-- start Data extract --

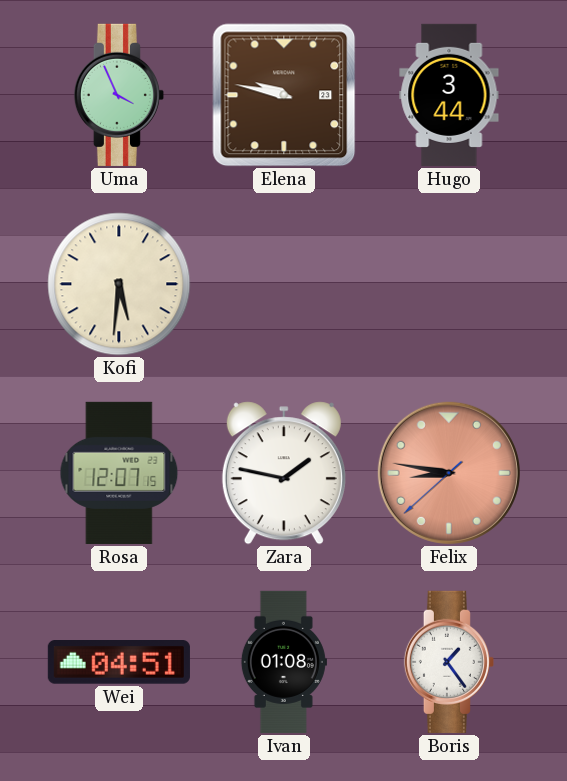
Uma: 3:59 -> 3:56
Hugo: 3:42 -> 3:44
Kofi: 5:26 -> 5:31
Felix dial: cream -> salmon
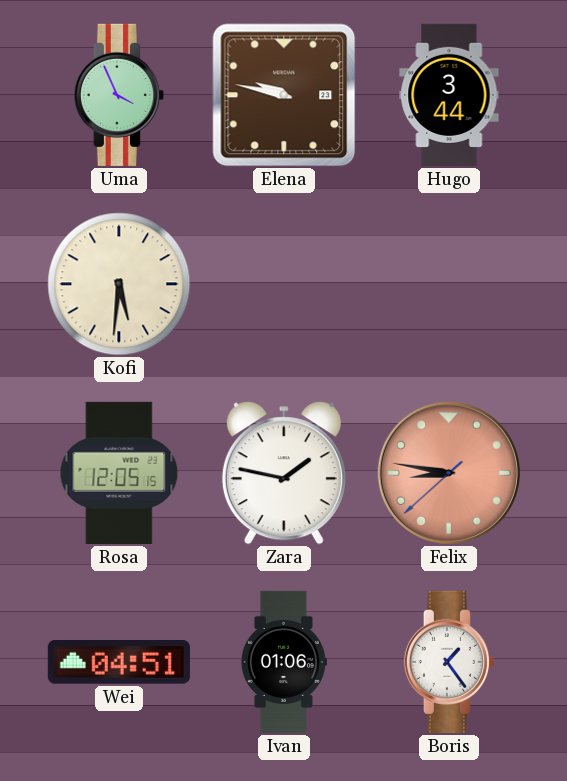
Rosa: 12:07 -> 12:05
Ivan: 01:08 -> 01:06
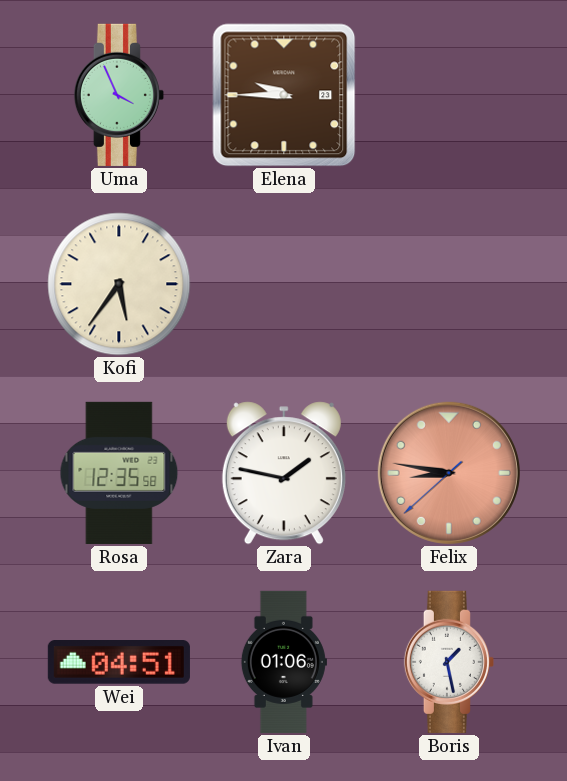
Elena: 9:47 -> 9:45
Hugo: 3:44 -> none
Kofi: 5:31 -> 5:36
Rosa: 12:05 -> 12:35
Boris: 1:24 -> 1:28
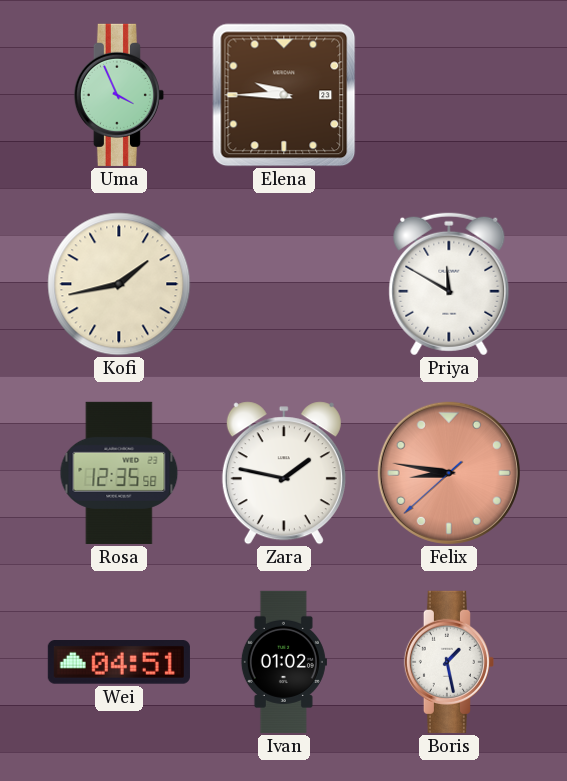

-- end Data extract --

## Exercise
Output every line of the material as a numbered list, skipping blank lines and leaving out the pictures.

## Solution to this problem
1. Uma: 3:59 -> 3:56
2. Hugo: 3:42 -> 3:44
3. Kofi: 5:26 -> 5:31
4. Felix dial: cream -> salmon
5. Rosa: 12:07 -> 12:05
6. Ivan: 01:08 -> 01:06
7. Elena: 9:47 -> 9:45
8. Hugo: 3:44 -> none
9. Kofi: 5:31 -> 5:36
10. Rosa: 12:05 -> 12:35
11. Boris: 1:24 -> 1:28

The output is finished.